Task to complete: Every entry must come back exactly as it was given.

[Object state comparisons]
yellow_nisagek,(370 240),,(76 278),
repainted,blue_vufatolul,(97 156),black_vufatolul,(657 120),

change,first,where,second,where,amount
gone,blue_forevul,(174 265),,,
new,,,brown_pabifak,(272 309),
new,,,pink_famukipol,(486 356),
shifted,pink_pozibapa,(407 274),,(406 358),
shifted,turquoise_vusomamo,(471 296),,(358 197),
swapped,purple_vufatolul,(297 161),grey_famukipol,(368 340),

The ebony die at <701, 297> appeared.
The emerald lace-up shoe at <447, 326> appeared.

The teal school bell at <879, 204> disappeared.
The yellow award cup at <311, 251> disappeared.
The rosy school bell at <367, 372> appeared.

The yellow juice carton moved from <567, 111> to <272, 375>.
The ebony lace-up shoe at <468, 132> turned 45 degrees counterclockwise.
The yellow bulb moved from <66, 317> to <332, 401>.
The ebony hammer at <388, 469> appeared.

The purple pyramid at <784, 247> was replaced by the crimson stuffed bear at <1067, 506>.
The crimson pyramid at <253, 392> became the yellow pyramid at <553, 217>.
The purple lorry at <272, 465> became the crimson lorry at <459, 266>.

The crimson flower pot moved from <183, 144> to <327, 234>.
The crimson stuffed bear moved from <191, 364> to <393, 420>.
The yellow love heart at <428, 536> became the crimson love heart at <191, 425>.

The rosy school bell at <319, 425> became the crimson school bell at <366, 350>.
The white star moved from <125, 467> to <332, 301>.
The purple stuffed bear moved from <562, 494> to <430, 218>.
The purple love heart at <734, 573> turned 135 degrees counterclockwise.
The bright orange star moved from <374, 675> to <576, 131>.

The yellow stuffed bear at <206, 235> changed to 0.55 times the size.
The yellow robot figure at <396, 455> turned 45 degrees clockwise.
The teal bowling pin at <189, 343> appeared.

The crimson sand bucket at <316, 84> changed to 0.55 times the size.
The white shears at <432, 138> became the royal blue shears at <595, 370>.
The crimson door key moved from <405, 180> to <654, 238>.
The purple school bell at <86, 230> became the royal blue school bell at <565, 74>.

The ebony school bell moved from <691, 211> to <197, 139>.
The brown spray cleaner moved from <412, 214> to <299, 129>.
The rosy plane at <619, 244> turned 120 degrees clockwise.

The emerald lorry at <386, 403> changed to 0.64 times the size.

Answer to the exercise:
yellow_nisagek,(370 240),,(76 278),
repainted,blue_vufatolul,(97 156),black_vufatolul,(657 120),

change,first,where,second,where,amount
gone,blue_forevul,(174 265),,,
new,,,brown_pabifak,(272 309),
new,,,pink_famukipol,(486 356),
shifted,pink_pozibapa,(407 274),,(406 358),
shifted,turquoise_vusomamo,(471 296),,(358 197),
swapped,purple_vufatolul,(297 161),grey_famukipol,(368 340),

The ebony die at <701, 297> appeared.
The emerald lace-up shoe at <447, 326> appeared.

The teal school bell at <879, 204> disappeared.
The yellow award cup at <311, 251> disappeared.
The rosy school bell at <367, 372> appeared.

The yellow juice carton moved from <567, 111> to <272, 375>.
The ebony lace-up shoe at <468, 132> turned 45 degrees counterclockwise.
The yellow bulb moved from <66, 317> to <332, 401>.
The ebony hammer at <388, 469> appeared.

The purple pyramid at <784, 247> was replaced by the crimson stuffed bear at <1067, 506>.
The crimson pyramid at <253, 392> became the yellow pyramid at <553, 217>.
The purple lorry at <272, 465> became the crimson lorry at <459, 266>.

The crimson flower pot moved from <183, 144> to <327, 234>.
The crimson stuffed bear moved from <191, 364> to <393, 420>.
The yellow love heart at <428, 536> became the crimson love heart at <191, 425>.

The rosy school bell at <319, 425> became the crimson school bell at <366, 350>.
The white star moved from <125, 467> to <332, 301>.
The purple stuffed bear moved from <562, 494> to <430, 218>.
The purple love heart at <734, 573> turned 135 degrees counterclockwise.
The bright orange star moved from <374, 675> to <576, 131>.

The yellow stuffed bear at <206, 235> changed to 0.55 times the size.
The yellow robot figure at <396, 455> turned 45 degrees clockwise.
The teal bowling pin at <189, 343> appeared.

The crimson sand bucket at <316, 84> changed to 0.55 times the size.
The white shears at <432, 138> became the royal blue shears at <595, 370>.
The crimson door key moved from <405, 180> to <654, 238>.
The purple school bell at <86, 230> became the royal blue school bell at <565, 74>.

The ebony school bell moved from <691, 211> to <197, 139>.
The brown spray cleaner moved from <412, 214> to <299, 129>.
The rosy plane at <619, 244> turned 120 degrees clockwise.

The emerald lorry at <386, 403> changed to 0.64 times the size.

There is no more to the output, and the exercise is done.